• **Activity**
Write out, without any change, the lines in the material below that run from the line with "(291, 352) = (307, 248): purple drum -> none" through the line with "(426, 140) = (692, 209): turquoise", both included.

• **Exercise materials**
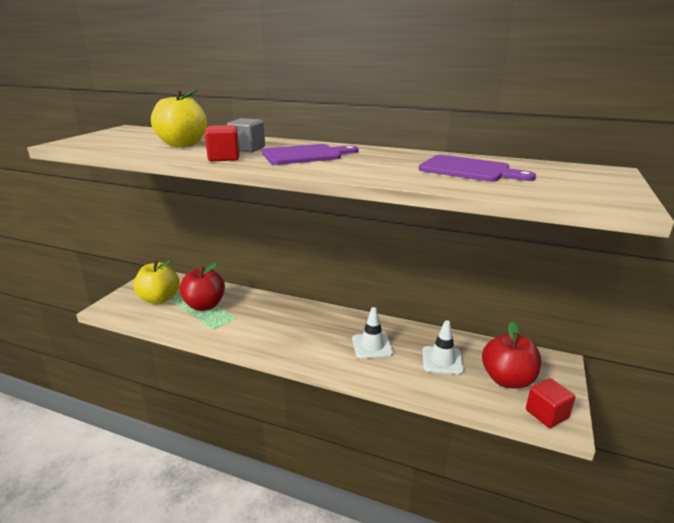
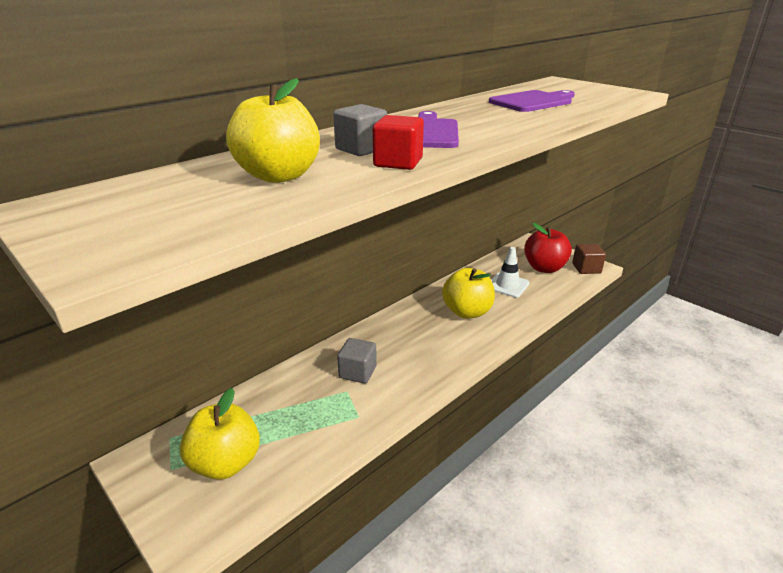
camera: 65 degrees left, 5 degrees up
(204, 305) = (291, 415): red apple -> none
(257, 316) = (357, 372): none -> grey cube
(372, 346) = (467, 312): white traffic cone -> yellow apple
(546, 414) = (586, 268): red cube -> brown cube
--
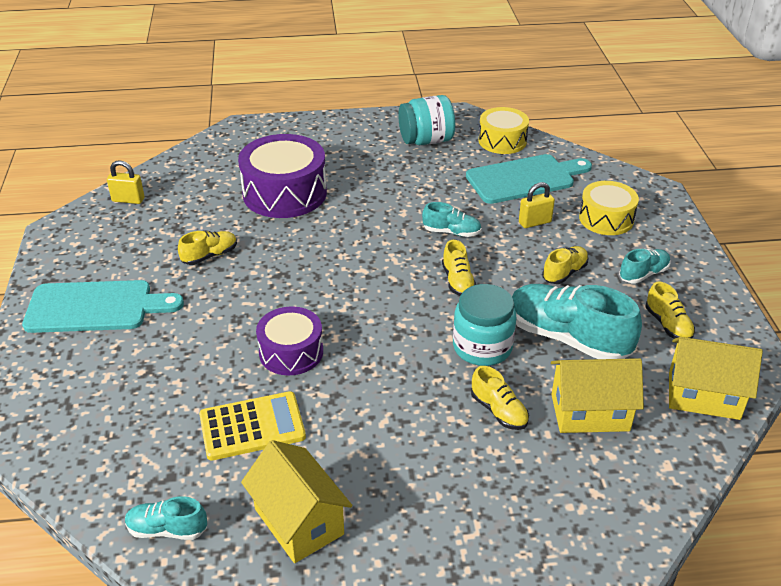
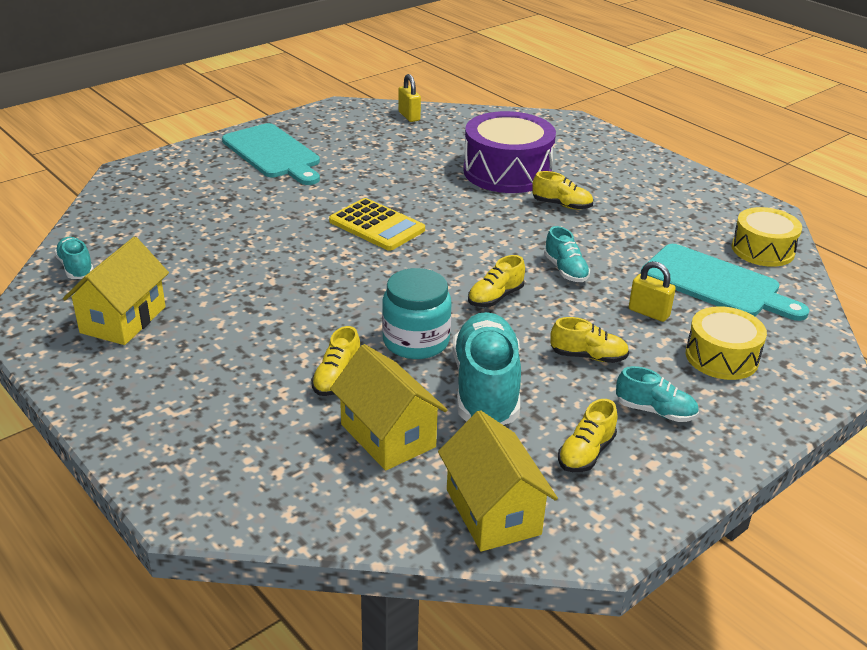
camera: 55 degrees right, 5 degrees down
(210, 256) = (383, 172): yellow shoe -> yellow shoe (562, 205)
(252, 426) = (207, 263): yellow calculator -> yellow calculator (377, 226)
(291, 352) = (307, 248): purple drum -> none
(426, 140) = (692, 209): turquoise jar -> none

• **Problem solution**
(291, 352) = (307, 248): purple drum -> none
(426, 140) = (692, 209): turquoise jar -> none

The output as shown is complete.